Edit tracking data

----------

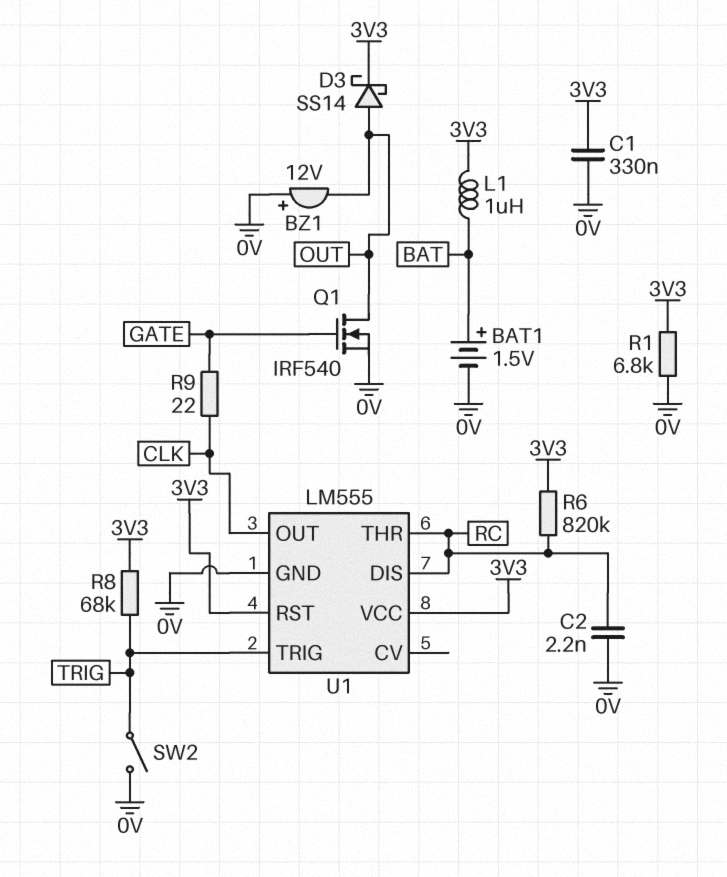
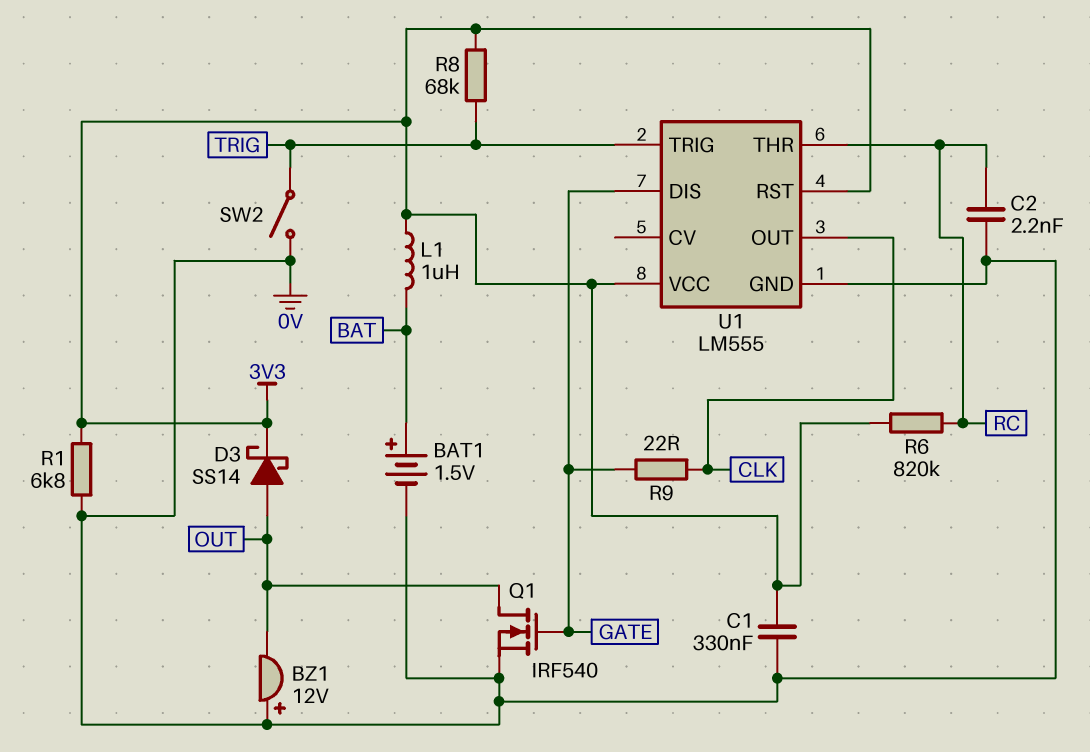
U1 pin DIS: RC -> GATE

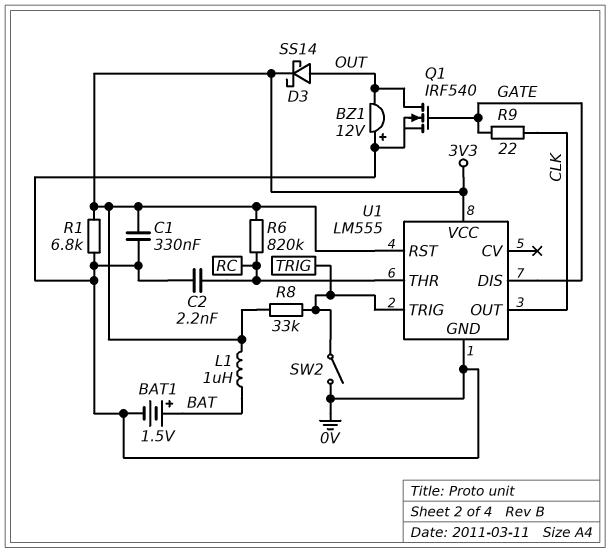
R8: 68k (3V3, TRIG) -> 33k (3V3, TRIG)

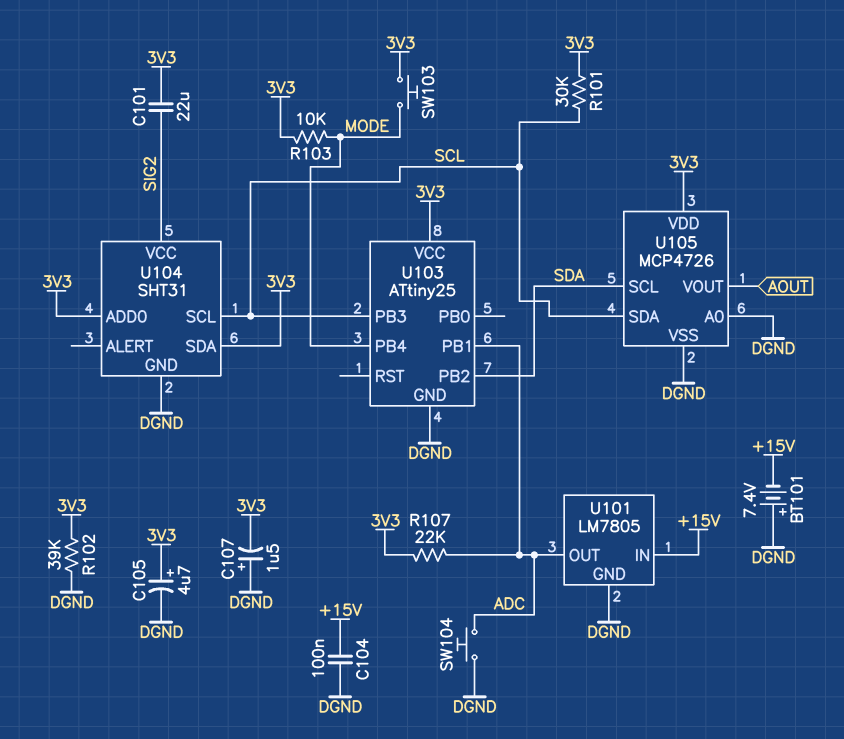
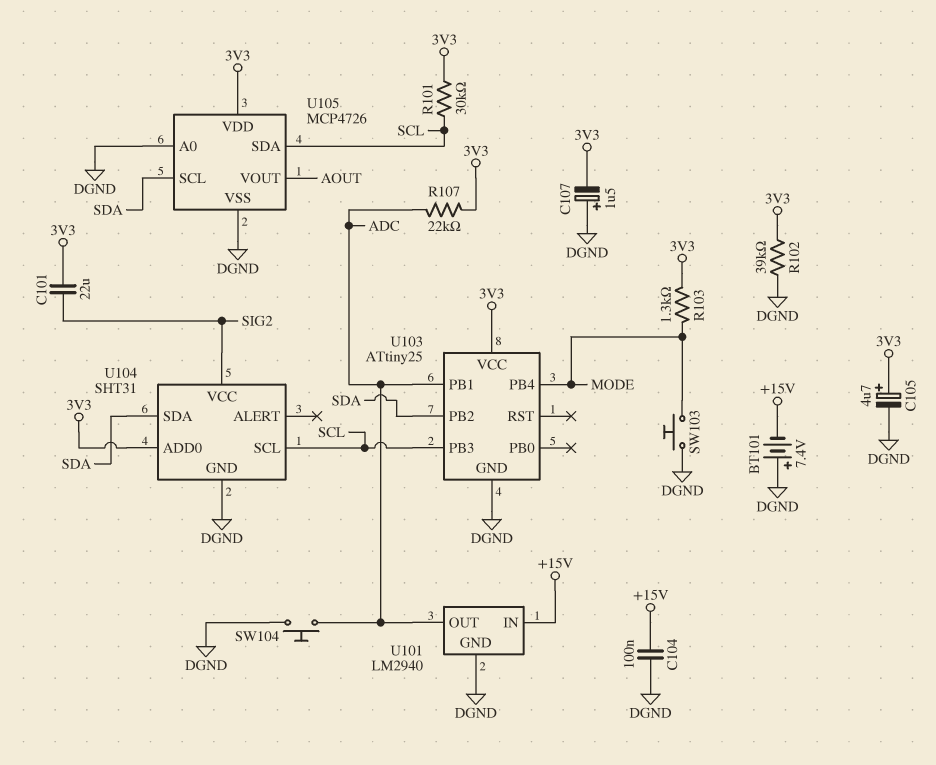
R103: 10k (3V3, MODE) -> 1.3k (3V3, MODE)
SW103: button (3V3, MODE) -> button (DGND, MODE)
U101: LM7805 -> LM2940
U104 pin SDA: 3V3 -> SDA

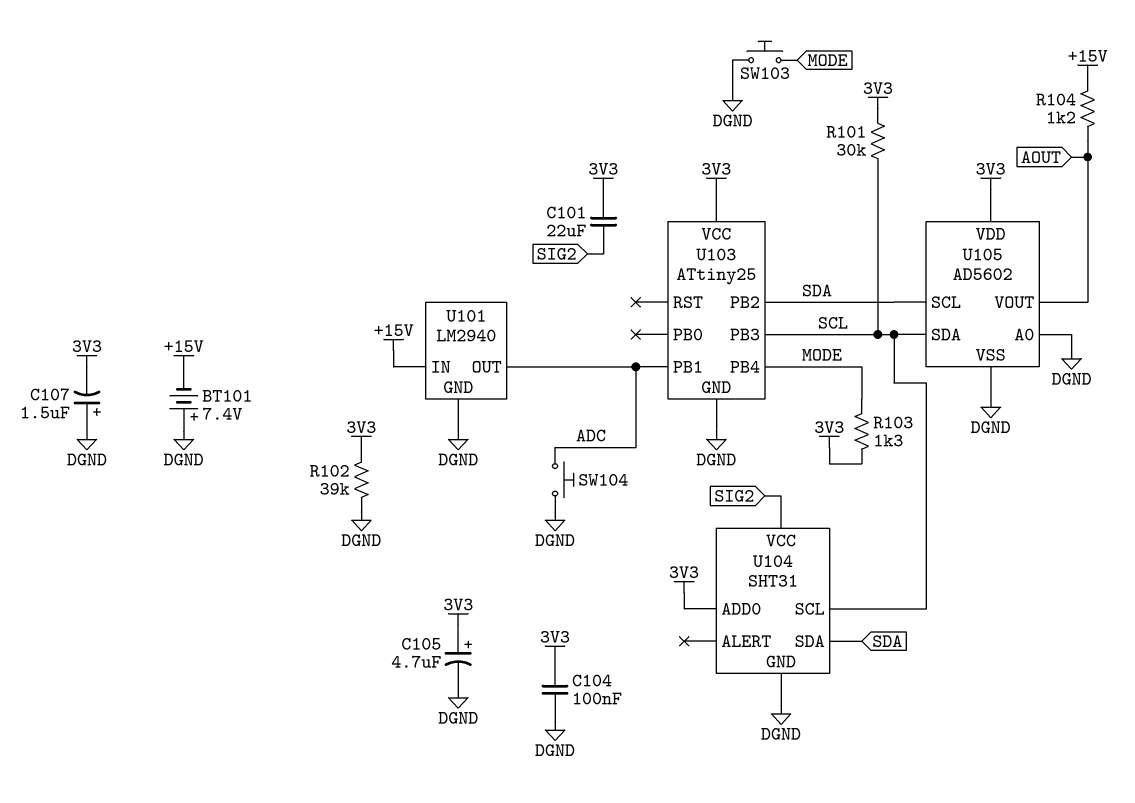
C104: 100nF (+15V, DGND) -> 100nF (3V3, DGND)
R104: none -> 1.2k (+15V, AOUT)
R107: 22k (3V3, ADC) -> none
U105: MCP4726 -> AD5602

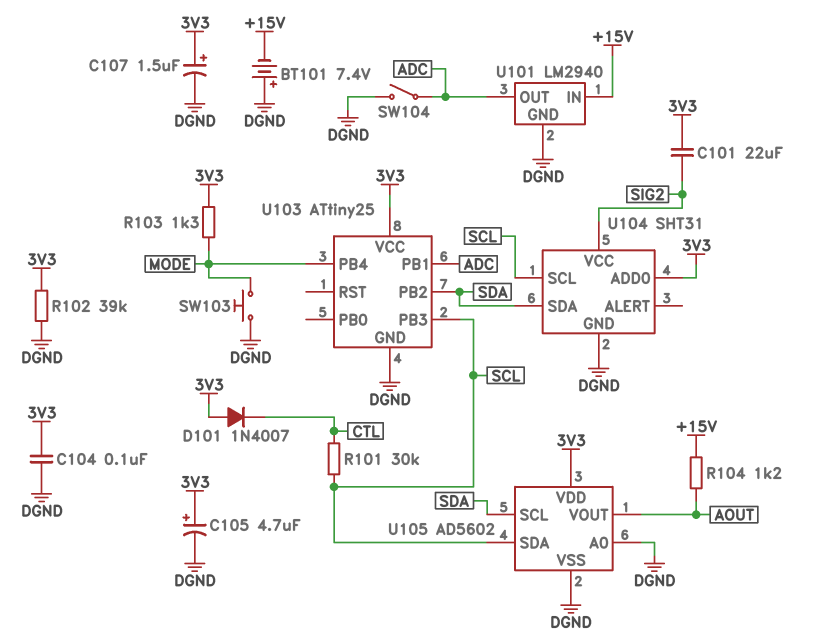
C107: 1.5uF (plus DGND, minus 3V3) -> 1.5uF (plus 3V3, minus DGND)
D101: none -> diode 1N4007 (A 3V3, K CTL)
R101: 30k (3V3, SCL) -> 30k (CTL, SCL)
SW104: button (ADC, DGND) -> switch (ADC, DGND)

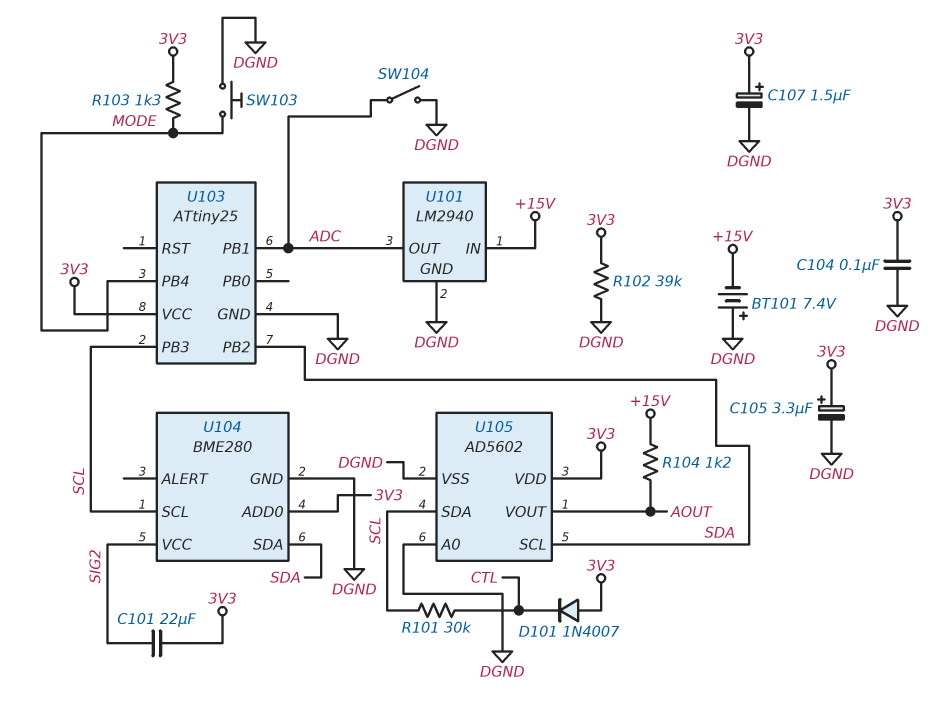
C105: 4.7uF (plus 3V3, minus DGND) -> 3.3uF (plus 3V3, minus DGND)
U104: SHT31 -> BME280

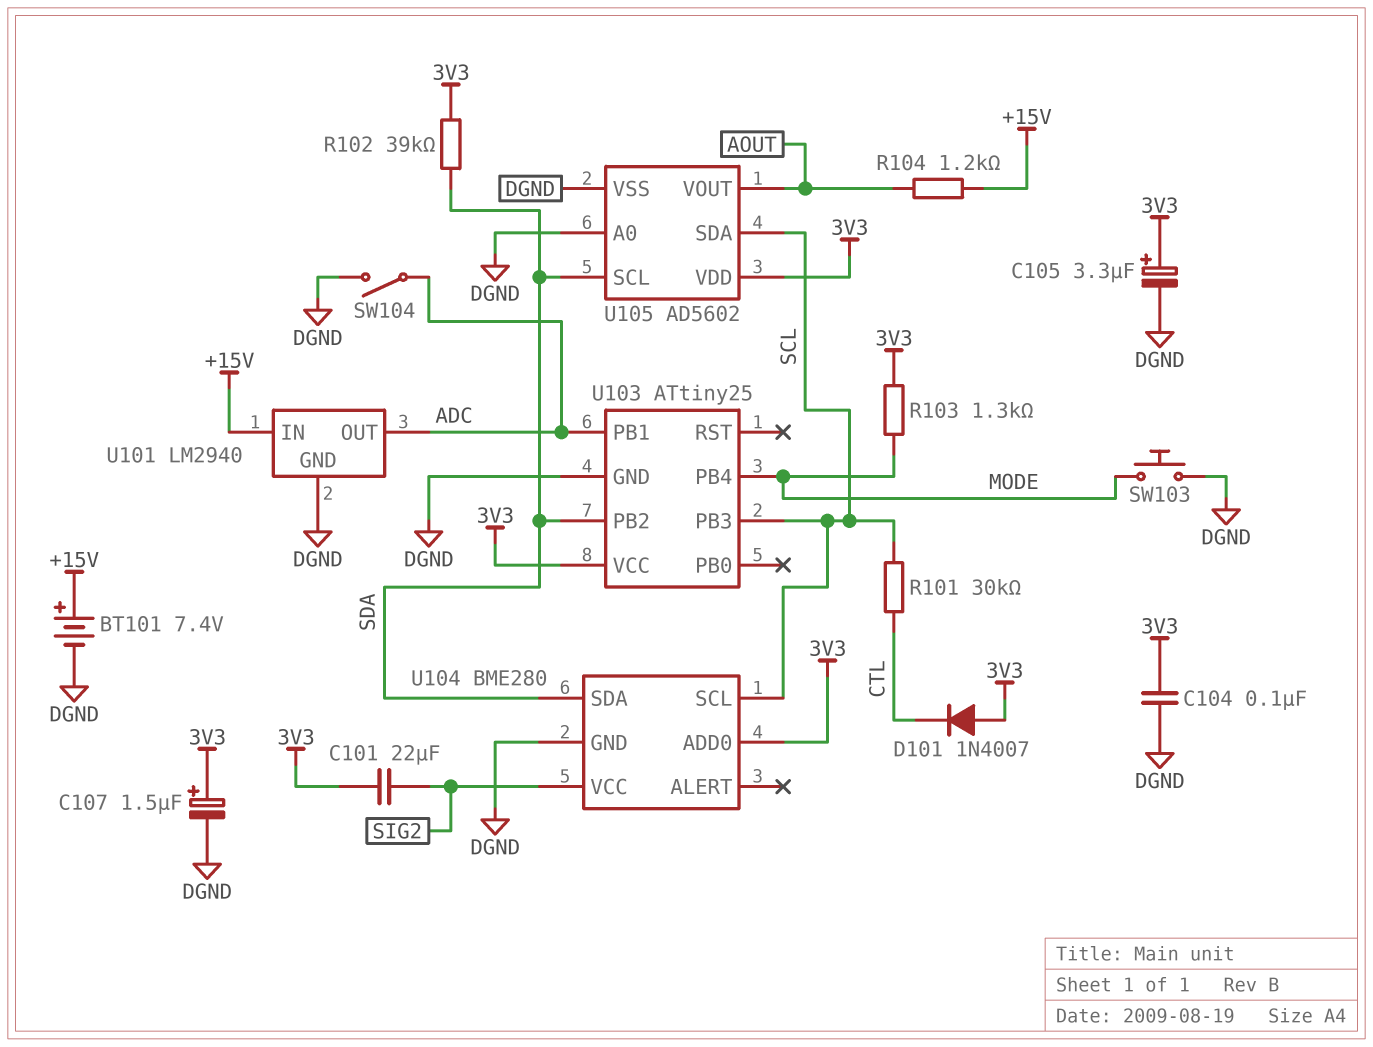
BT101: 7.4V (plus DGND, minus +15V) -> 7.4V (plus +15V, minus DGND)
R102: 39k (3V3, DGND) -> 39k (3V3, SDA)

----------

Reproduce exactly and only the lines from the one with "R107: 22k (3V3, ADC) -> none" through the final line of the records above, inclusive. Pictures must be left out.

Task response
R107: 22k (3V3, ADC) -> none
U105: MCP4726 -> AD5602

C107: 1.5uF (plus DGND, minus 3V3) -> 1.5uF (plus 3V3, minus DGND)
D101: none -> diode 1N4007 (A 3V3, K CTL)
R101: 30k (3V3, SCL) -> 30k (CTL, SCL)
SW104: button (ADC, DGND) -> switch (ADC, DGND)

C105: 4.7uF (plus 3V3, minus DGND) -> 3.3uF (plus 3V3, minus DGND)
U104: SHT31 -> BME280

BT101: 7.4V (plus DGND, minus +15V) -> 7.4V (plus +15V, minus DGND)
R102: 39k (3V3, DGND) -> 39k (3V3, SDA)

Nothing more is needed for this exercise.